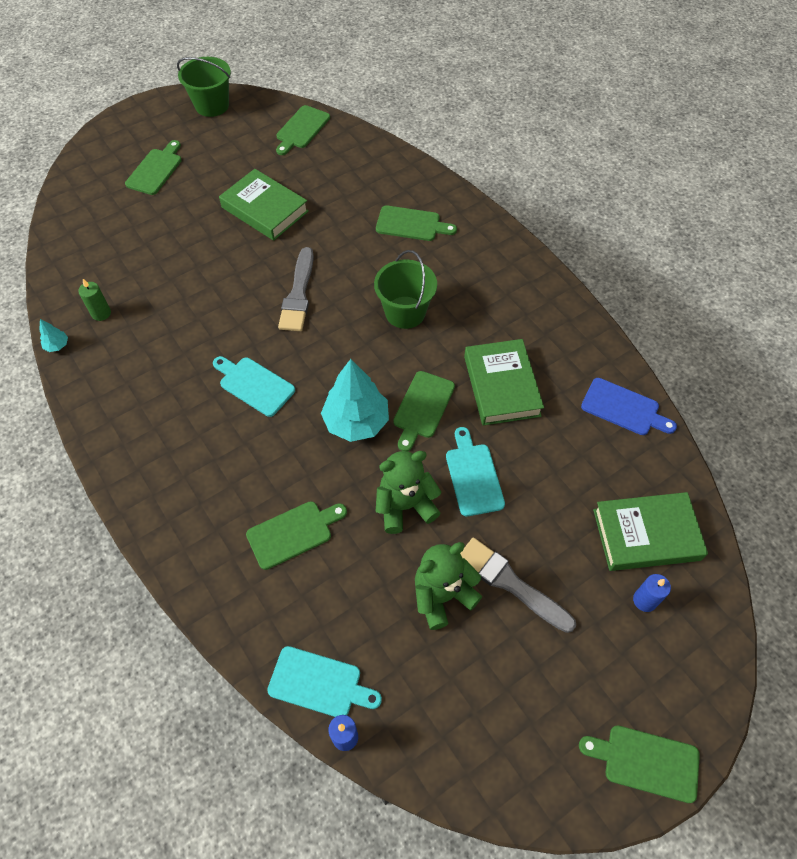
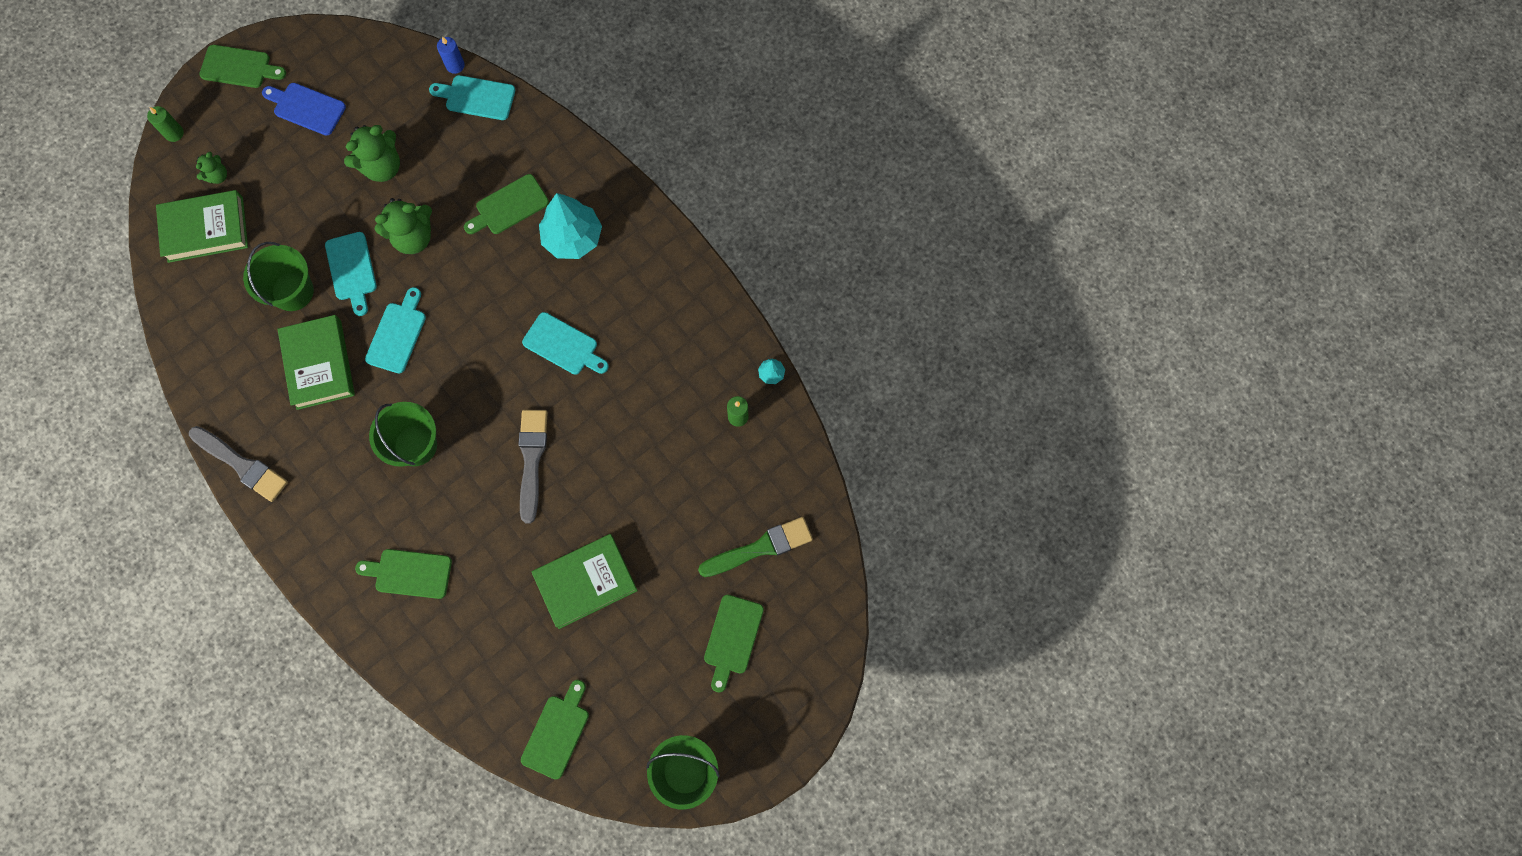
camera: 175 degrees right, 15 degrees up
(114, 221) = (760, 547): none -> green brush
(265, 209) = (585, 582): green book -> green book turned 60 degrees counterclockwise
(356, 421) = (460, 314): turquoise tree -> turquoise tree (572, 238)
(422, 407) = (397, 334): green cutting board -> turquoise cutting board
(510, 583) = (326, 180): grey brush -> grey brush (242, 465)
(536, 458) = (293, 291): none -> green bucket
(623, 408) = (202, 350): blue cutting board -> blue cutting board (306, 108)
(644, 600) = (218, 176): blue candle -> green teddy bear
(713, 665) = (174, 133): none -> green candle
★ ★ ★ ★
**Task instructions:** Whatever lies between the line containing "(356, 421) = (460, 314): turquoise" and the final line above, both included, must be returned exactly.

**Exercise answer:**
(356, 421) = (460, 314): turquoise tree -> turquoise tree (572, 238)
(422, 407) = (397, 334): green cutting board -> turquoise cutting board
(510, 583) = (326, 180): grey brush -> grey brush (242, 465)
(536, 458) = (293, 291): none -> green bucket
(623, 408) = (202, 350): blue cutting board -> blue cutting board (306, 108)
(644, 600) = (218, 176): blue candle -> green teddy bear
(713, 665) = (174, 133): none -> green candle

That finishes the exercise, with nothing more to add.